==== Given records ====

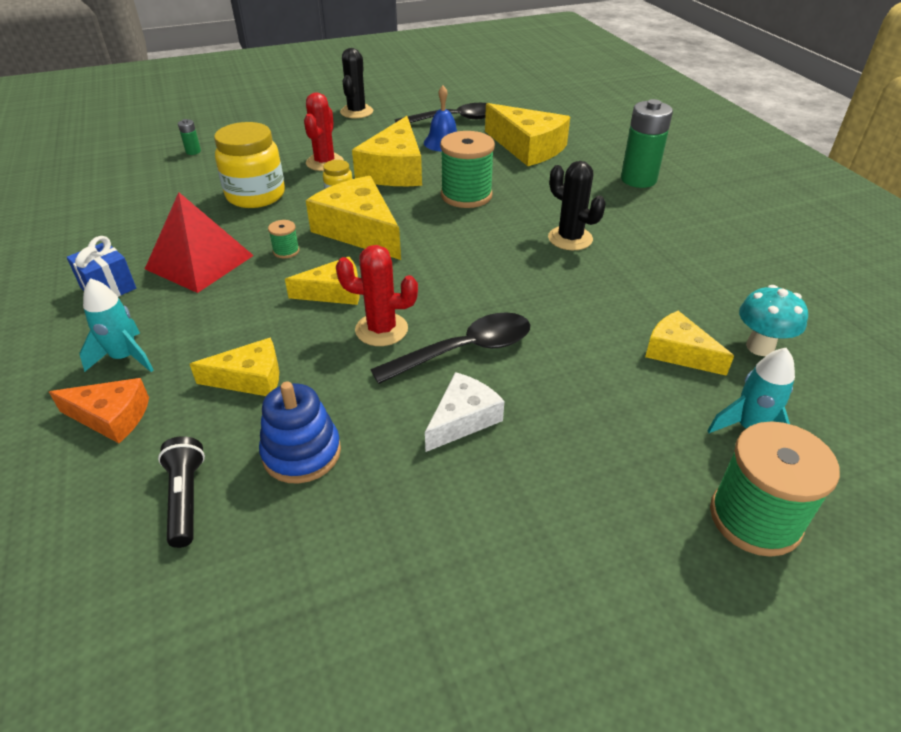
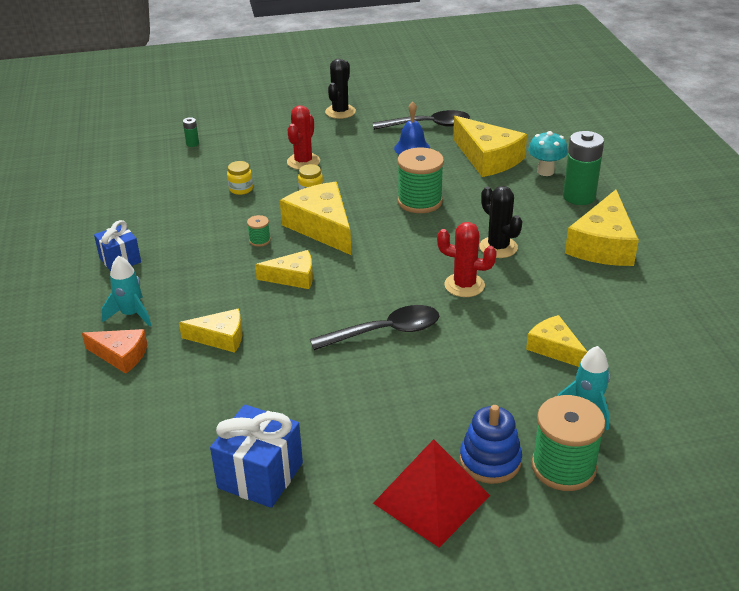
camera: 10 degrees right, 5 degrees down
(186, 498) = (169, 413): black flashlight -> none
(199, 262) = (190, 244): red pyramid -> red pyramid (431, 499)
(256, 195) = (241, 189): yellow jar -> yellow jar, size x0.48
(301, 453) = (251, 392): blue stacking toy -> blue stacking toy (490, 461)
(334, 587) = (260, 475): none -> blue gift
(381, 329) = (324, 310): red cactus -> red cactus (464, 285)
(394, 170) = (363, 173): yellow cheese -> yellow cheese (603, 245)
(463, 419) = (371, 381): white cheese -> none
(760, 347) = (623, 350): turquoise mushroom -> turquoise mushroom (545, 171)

====
==== Given records ====

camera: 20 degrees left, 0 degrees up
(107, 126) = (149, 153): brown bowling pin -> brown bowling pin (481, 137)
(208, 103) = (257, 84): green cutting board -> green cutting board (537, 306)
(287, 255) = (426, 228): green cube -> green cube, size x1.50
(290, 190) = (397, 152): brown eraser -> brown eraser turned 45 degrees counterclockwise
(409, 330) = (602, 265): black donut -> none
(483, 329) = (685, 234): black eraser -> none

====
==== Given records ====

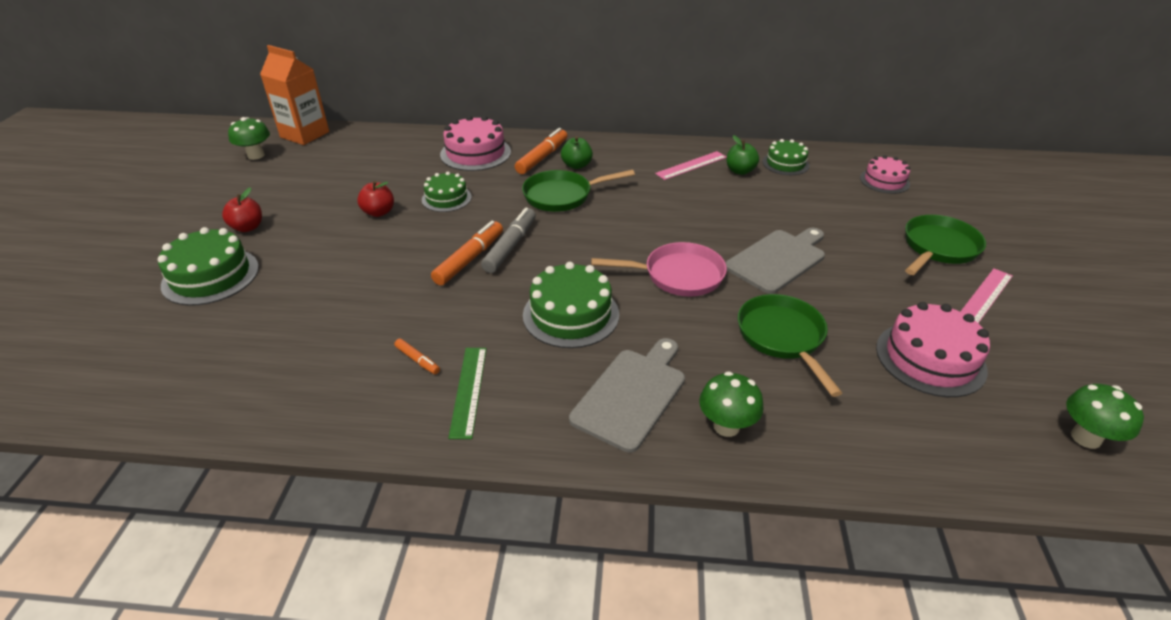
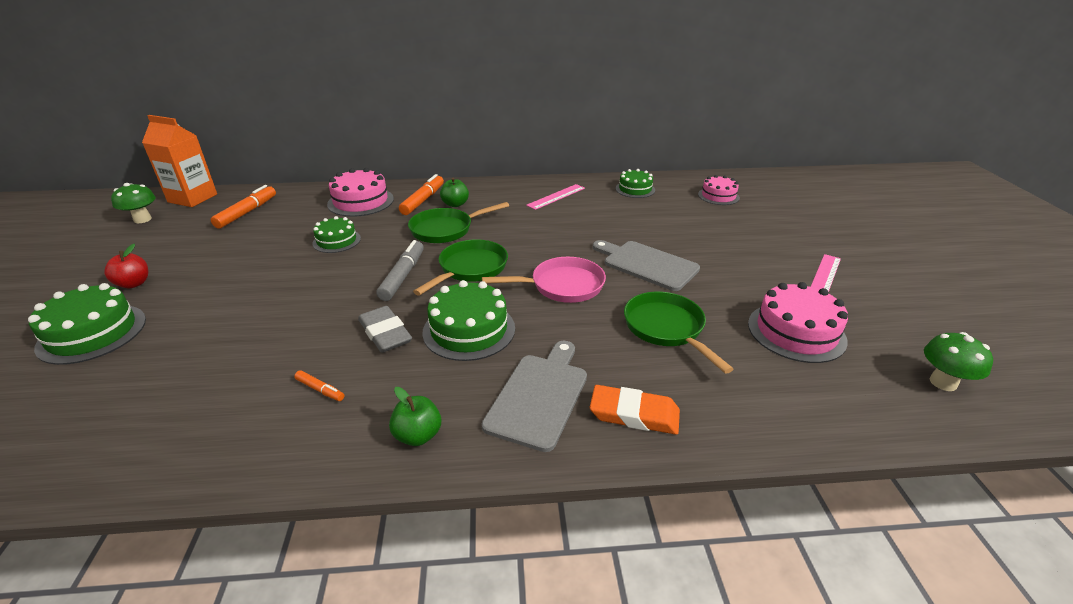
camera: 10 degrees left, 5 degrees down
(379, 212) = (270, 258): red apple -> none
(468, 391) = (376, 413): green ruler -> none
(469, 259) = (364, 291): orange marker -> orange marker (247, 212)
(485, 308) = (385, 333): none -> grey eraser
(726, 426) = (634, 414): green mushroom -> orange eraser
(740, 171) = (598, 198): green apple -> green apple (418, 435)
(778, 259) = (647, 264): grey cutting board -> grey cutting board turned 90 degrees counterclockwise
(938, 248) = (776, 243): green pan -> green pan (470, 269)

====

▶ _Task to complete_
In your answer, include only the lines above starting at the line that holds "(409, 330) = (602, 265): black donut -> none" and ending at the line that holds "(483, 329) = (685, 234): black eraser -> none", copied exactly.

▶ _Response area_
(409, 330) = (602, 265): black donut -> none
(483, 329) = (685, 234): black eraser -> none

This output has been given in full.